• [EXERCISE AIM] Retype the rows from the very first line through the line that contains "8: (430, 135)", copying only those lines.

• [EXTRACTED DATA]
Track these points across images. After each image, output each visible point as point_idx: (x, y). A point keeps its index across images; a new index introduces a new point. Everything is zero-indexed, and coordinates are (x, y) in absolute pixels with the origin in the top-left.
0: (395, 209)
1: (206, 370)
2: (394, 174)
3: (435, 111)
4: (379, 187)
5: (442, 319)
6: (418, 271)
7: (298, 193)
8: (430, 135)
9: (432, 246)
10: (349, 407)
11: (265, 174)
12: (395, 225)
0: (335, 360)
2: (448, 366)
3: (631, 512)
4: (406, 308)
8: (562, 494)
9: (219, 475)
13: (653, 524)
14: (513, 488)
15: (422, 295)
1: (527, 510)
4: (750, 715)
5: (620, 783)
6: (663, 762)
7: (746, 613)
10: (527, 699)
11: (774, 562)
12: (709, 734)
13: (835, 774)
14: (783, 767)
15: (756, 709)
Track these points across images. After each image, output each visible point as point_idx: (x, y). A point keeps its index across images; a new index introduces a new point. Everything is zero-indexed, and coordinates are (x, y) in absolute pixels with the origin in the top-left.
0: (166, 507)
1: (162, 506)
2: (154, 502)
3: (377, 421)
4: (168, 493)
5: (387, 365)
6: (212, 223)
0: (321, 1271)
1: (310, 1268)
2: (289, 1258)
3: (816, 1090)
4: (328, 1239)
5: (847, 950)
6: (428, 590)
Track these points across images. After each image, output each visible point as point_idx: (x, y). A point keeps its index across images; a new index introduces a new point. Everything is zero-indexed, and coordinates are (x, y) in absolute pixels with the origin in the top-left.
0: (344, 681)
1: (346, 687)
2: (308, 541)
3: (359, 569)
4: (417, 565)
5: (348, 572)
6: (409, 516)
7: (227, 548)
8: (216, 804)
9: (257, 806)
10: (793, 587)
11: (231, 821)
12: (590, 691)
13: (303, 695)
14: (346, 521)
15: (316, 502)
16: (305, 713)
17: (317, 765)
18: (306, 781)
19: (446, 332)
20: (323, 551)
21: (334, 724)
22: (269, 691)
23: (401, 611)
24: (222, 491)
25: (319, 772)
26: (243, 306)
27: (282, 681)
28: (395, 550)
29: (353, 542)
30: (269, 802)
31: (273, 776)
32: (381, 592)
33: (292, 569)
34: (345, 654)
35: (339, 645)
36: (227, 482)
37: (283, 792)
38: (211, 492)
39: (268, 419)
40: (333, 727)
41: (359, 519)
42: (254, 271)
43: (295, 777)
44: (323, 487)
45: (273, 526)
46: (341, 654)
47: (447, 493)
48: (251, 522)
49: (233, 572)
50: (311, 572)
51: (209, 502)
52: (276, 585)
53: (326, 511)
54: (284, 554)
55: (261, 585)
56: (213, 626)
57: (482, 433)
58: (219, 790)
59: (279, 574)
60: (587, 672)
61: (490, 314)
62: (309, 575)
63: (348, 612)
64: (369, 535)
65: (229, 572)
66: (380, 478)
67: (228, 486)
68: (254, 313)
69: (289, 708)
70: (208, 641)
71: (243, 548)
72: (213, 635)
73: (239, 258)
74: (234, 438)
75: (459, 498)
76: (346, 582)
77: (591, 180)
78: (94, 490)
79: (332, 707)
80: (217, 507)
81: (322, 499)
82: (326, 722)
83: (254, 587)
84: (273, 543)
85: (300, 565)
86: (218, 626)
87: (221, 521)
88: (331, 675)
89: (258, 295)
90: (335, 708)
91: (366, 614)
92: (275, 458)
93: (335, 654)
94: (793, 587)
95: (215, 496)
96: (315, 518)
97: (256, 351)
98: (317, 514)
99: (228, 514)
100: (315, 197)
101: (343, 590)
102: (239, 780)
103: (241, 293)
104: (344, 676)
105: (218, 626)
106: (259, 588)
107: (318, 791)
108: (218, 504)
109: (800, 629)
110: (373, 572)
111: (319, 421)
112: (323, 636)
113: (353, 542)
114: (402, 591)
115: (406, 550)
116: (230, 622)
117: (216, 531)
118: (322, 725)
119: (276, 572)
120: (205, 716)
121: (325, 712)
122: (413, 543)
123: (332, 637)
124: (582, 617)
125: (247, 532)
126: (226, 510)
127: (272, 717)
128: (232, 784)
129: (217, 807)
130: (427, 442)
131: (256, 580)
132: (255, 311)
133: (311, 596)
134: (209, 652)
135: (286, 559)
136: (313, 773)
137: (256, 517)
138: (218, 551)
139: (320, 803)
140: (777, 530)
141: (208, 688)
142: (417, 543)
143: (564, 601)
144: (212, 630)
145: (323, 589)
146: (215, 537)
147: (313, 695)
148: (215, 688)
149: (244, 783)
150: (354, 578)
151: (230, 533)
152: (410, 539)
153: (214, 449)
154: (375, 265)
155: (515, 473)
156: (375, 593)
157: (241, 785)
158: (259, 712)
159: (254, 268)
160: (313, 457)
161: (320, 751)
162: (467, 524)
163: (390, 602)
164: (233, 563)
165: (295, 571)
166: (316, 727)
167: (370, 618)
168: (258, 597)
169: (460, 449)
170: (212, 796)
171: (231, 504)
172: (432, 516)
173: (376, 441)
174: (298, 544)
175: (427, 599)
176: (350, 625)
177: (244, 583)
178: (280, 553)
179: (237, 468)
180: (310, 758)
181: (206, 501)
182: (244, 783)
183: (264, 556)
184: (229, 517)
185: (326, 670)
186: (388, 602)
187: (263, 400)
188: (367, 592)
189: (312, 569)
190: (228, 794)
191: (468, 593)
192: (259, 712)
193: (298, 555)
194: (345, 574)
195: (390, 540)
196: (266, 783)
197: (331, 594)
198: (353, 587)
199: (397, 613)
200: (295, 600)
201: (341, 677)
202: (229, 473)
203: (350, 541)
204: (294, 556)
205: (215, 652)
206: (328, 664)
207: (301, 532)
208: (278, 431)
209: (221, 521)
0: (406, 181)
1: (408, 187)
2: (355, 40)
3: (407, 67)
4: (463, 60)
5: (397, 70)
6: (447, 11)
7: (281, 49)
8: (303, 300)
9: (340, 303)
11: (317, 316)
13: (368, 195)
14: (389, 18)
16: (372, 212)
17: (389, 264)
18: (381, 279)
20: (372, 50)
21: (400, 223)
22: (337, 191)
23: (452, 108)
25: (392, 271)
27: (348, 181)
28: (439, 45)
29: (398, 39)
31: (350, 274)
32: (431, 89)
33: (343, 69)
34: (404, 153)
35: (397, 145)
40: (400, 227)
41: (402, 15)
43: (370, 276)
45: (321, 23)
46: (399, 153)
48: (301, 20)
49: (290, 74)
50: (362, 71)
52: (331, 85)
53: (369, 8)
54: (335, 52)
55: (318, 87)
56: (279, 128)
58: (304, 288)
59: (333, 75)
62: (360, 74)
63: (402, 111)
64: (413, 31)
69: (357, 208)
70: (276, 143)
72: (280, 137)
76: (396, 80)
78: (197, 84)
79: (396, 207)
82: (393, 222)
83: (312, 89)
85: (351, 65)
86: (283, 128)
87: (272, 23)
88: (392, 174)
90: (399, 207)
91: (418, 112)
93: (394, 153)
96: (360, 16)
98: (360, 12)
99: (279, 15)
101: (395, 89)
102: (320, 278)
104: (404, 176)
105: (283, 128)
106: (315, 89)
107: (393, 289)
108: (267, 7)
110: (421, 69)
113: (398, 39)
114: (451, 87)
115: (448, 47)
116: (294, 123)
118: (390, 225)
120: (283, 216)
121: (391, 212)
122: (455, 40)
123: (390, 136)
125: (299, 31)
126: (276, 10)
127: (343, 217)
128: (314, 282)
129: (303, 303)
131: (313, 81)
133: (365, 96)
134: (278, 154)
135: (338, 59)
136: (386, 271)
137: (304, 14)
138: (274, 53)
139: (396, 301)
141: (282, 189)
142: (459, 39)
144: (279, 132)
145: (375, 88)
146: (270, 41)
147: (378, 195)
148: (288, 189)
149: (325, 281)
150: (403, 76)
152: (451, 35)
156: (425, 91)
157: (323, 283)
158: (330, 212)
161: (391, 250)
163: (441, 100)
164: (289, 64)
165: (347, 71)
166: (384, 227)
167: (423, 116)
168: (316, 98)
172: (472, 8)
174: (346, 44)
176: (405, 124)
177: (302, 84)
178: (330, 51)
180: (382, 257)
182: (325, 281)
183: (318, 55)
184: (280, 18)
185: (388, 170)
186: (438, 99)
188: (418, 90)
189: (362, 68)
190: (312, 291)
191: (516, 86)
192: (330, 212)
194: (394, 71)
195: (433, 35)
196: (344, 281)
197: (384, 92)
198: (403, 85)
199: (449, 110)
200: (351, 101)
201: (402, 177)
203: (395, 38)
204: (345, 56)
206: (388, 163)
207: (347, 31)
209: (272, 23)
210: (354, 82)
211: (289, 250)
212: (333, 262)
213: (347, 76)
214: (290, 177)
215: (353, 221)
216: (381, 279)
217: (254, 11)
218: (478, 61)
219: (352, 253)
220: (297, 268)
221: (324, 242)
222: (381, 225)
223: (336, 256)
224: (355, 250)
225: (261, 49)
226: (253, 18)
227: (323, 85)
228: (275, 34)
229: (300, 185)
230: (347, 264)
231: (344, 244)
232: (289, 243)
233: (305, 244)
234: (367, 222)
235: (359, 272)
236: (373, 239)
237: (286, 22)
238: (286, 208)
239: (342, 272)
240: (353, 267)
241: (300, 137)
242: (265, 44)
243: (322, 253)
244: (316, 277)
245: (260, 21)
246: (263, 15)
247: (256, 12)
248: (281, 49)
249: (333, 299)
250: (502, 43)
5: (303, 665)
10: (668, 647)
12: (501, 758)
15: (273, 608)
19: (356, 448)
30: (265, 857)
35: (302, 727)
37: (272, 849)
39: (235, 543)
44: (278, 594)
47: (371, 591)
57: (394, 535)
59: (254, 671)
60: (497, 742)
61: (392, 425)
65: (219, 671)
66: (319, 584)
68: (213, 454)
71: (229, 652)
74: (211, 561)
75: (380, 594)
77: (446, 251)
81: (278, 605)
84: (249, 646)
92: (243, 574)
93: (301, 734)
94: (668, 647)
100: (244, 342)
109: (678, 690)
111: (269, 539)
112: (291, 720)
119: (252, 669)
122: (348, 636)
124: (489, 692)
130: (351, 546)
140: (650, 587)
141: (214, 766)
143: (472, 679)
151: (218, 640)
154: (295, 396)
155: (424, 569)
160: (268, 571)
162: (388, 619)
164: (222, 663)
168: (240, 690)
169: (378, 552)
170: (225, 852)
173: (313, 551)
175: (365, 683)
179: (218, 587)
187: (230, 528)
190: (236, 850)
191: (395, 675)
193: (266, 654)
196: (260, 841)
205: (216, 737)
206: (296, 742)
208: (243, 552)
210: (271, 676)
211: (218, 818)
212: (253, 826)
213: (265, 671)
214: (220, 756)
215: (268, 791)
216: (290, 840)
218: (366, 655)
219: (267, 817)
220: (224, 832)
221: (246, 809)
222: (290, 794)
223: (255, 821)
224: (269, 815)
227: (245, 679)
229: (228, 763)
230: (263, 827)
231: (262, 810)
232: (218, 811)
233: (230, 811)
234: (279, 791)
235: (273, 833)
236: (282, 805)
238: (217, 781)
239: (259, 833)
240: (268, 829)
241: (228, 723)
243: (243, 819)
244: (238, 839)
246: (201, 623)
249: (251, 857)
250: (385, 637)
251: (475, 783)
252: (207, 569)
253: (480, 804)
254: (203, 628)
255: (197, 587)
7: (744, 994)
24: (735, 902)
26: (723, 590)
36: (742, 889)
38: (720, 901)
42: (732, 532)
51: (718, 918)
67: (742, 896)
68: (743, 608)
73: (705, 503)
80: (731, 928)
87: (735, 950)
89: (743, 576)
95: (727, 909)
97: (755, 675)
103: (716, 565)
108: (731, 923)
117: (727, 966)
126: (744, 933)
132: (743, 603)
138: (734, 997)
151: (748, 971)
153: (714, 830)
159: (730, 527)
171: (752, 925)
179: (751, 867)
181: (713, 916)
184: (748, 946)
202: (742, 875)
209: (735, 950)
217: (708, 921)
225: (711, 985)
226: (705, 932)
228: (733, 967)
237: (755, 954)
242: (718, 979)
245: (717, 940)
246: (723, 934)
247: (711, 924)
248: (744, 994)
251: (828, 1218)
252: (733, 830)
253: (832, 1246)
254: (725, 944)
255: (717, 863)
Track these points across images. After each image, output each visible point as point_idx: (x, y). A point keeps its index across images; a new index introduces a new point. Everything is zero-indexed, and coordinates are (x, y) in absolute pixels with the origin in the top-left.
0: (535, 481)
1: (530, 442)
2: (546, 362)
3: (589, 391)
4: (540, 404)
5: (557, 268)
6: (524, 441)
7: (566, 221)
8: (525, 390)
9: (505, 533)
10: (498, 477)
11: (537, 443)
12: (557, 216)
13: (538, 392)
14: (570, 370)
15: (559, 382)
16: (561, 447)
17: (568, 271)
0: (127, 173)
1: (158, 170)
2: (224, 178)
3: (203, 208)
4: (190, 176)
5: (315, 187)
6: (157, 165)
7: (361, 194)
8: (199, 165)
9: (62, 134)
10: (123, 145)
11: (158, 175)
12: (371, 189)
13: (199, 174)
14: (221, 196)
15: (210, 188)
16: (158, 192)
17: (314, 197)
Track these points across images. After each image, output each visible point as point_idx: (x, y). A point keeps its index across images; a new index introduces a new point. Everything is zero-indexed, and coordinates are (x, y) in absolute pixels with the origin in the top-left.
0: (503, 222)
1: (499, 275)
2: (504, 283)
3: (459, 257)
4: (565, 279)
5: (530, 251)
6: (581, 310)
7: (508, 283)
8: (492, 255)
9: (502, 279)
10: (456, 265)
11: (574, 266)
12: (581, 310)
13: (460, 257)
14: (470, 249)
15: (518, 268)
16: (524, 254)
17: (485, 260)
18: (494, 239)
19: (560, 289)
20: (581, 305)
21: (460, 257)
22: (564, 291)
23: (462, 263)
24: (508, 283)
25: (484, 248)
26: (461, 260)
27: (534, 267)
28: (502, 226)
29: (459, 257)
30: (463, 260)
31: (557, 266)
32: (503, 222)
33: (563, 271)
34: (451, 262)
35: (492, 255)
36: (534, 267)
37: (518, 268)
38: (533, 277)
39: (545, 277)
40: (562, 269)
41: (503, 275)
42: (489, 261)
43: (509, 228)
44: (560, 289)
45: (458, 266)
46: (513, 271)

• [TASK SOLUTION]
Track these points across images. After each image, output each visible point as point_idx: (x, y). A point keeps its index across images; a new index introduces a new point. Everything is zero-indexed, and coordinates are (x, y) in absolute pixels with the origin in the top-left.
0: (395, 209)
1: (206, 370)
2: (394, 174)
3: (435, 111)
4: (379, 187)
5: (442, 319)
6: (418, 271)
7: (298, 193)
8: (430, 135)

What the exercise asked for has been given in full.